[Data for this task]
────────────────

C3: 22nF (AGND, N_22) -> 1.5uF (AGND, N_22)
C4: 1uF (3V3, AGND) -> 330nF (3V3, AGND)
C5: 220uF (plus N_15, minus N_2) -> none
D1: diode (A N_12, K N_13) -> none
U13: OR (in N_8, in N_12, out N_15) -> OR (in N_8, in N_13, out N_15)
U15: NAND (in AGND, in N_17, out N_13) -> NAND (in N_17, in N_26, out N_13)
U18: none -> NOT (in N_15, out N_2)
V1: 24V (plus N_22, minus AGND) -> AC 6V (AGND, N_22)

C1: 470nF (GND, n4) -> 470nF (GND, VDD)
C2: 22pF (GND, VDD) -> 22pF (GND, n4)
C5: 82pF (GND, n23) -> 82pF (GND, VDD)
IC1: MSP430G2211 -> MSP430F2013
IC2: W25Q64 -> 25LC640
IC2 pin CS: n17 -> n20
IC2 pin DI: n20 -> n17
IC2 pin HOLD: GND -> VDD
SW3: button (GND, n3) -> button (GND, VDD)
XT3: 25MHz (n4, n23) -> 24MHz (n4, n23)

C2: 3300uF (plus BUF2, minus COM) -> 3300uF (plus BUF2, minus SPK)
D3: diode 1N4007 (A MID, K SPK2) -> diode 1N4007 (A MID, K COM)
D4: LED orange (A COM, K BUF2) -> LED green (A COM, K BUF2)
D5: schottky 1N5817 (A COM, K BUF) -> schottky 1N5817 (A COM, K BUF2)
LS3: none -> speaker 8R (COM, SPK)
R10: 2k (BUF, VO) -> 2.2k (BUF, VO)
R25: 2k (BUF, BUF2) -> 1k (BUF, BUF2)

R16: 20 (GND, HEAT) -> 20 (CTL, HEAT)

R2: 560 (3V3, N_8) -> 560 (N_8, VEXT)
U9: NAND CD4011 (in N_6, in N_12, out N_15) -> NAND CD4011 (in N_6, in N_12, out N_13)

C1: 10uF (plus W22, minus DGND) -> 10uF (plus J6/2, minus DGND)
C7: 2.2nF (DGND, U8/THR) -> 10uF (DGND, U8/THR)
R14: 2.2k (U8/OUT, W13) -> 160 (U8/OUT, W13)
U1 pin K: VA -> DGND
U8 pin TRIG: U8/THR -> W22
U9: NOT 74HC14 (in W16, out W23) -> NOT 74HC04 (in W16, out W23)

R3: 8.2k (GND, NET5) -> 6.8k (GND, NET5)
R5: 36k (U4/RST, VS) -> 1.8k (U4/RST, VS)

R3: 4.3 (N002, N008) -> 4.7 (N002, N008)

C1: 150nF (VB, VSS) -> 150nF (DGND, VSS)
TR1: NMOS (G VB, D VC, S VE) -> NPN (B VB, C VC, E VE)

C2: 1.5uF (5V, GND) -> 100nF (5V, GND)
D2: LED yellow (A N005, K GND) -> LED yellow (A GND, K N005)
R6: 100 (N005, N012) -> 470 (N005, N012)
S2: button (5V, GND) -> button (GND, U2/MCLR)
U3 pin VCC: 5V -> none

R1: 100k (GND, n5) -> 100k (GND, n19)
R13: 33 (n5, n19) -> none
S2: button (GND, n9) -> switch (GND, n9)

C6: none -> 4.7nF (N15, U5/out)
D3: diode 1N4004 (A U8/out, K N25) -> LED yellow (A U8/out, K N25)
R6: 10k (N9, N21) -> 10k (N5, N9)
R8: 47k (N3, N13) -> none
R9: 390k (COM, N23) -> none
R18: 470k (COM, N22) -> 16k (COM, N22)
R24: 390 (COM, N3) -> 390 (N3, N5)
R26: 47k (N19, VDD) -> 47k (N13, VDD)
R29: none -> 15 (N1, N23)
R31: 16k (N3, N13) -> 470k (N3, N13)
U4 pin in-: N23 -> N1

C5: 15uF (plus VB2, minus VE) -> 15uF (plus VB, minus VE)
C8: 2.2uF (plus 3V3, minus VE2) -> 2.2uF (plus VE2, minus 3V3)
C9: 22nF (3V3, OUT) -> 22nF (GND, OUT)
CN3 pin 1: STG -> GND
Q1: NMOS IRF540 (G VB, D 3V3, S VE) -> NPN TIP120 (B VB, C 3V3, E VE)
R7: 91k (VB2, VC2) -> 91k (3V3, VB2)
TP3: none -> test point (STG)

────────────────

Exactly the lines from the one containing "IC2: W25Q64 -> 25LC640" through the end of the entries above must be output, and no others.

IC2: W25Q64 -> 25LC640
IC2 pin CS: n17 -> n20
IC2 pin DI: n20 -> n17
IC2 pin HOLD: GND -> VDD
SW3: button (GND, n3) -> button (GND, VDD)
XT3: 25MHz (n4, n23) -> 24MHz (n4, n23)

C2: 3300uF (plus BUF2, minus COM) -> 3300uF (plus BUF2, minus SPK)
D3: diode 1N4007 (A MID, K SPK2) -> diode 1N4007 (A MID, K COM)
D4: LED orange (A COM, K BUF2) -> LED green (A COM, K BUF2)
D5: schottky 1N5817 (A COM, K BUF) -> schottky 1N5817 (A COM, K BUF2)
LS3: none -> speaker 8R (COM, SPK)
R10: 2k (BUF, VO) -> 2.2k (BUF, VO)
R25: 2k (BUF, BUF2) -> 1k (BUF, BUF2)

R16: 20 (GND, HEAT) -> 20 (CTL, HEAT)

R2: 560 (3V3, N_8) -> 560 (N_8, VEXT)
U9: NAND CD4011 (in N_6, in N_12, out N_15) -> NAND CD4011 (in N_6, in N_12, out N_13)

C1: 10uF (plus W22, minus DGND) -> 10uF (plus J6/2, minus DGND)
C7: 2.2nF (DGND, U8/THR) -> 10uF (DGND, U8/THR)
R14: 2.2k (U8/OUT, W13) -> 160 (U8/OUT, W13)
U1 pin K: VA -> DGND
U8 pin TRIG: U8/THR -> W22
U9: NOT 74HC14 (in W16, out W23) -> NOT 74HC04 (in W16, out W23)

R3: 8.2k (GND, NET5) -> 6.8k (GND, NET5)
R5: 36k (U4/RST, VS) -> 1.8k (U4/RST, VS)

R3: 4.3 (N002, N008) -> 4.7 (N002, N008)

C1: 150nF (VB, VSS) -> 150nF (DGND, VSS)
TR1: NMOS (G VB, D VC, S VE) -> NPN (B VB, C VC, E VE)

C2: 1.5uF (5V, GND) -> 100nF (5V, GND)
D2: LED yellow (A N005, K GND) -> LED yellow (A GND, K N005)
R6: 100 (N005, N012) -> 470 (N005, N012)
S2: button (5V, GND) -> button (GND, U2/MCLR)
U3 pin VCC: 5V -> none

R1: 100k (GND, n5) -> 100k (GND, n19)
R13: 33 (n5, n19) -> none
S2: button (GND, n9) -> switch (GND, n9)

C6: none -> 4.7nF (N15, U5/out)
D3: diode 1N4004 (A U8/out, K N25) -> LED yellow (A U8/out, K N25)
R6: 10k (N9, N21) -> 10k (N5, N9)
R8: 47k (N3, N13) -> none
R9: 390k (COM, N23) -> none
R18: 470k (COM, N22) -> 16k (COM, N22)
R24: 390 (COM, N3) -> 390 (N3, N5)
R26: 47k (N19, VDD) -> 47k (N13, VDD)
R29: none -> 15 (N1, N23)
R31: 16k (N3, N13) -> 470k (N3, N13)
U4 pin in-: N23 -> N1

C5: 15uF (plus VB2, minus VE) -> 15uF (plus VB, minus VE)
C8: 2.2uF (plus 3V3, minus VE2) -> 2.2uF (plus VE2, minus 3V3)
C9: 22nF (3V3, OUT) -> 22nF (GND, OUT)
CN3 pin 1: STG -> GND
Q1: NMOS IRF540 (G VB, D 3V3, S VE) -> NPN TIP120 (B VB, C 3V3, E VE)
R7: 91k (VB2, VC2) -> 91k (3V3, VB2)
TP3: none -> test point (STG)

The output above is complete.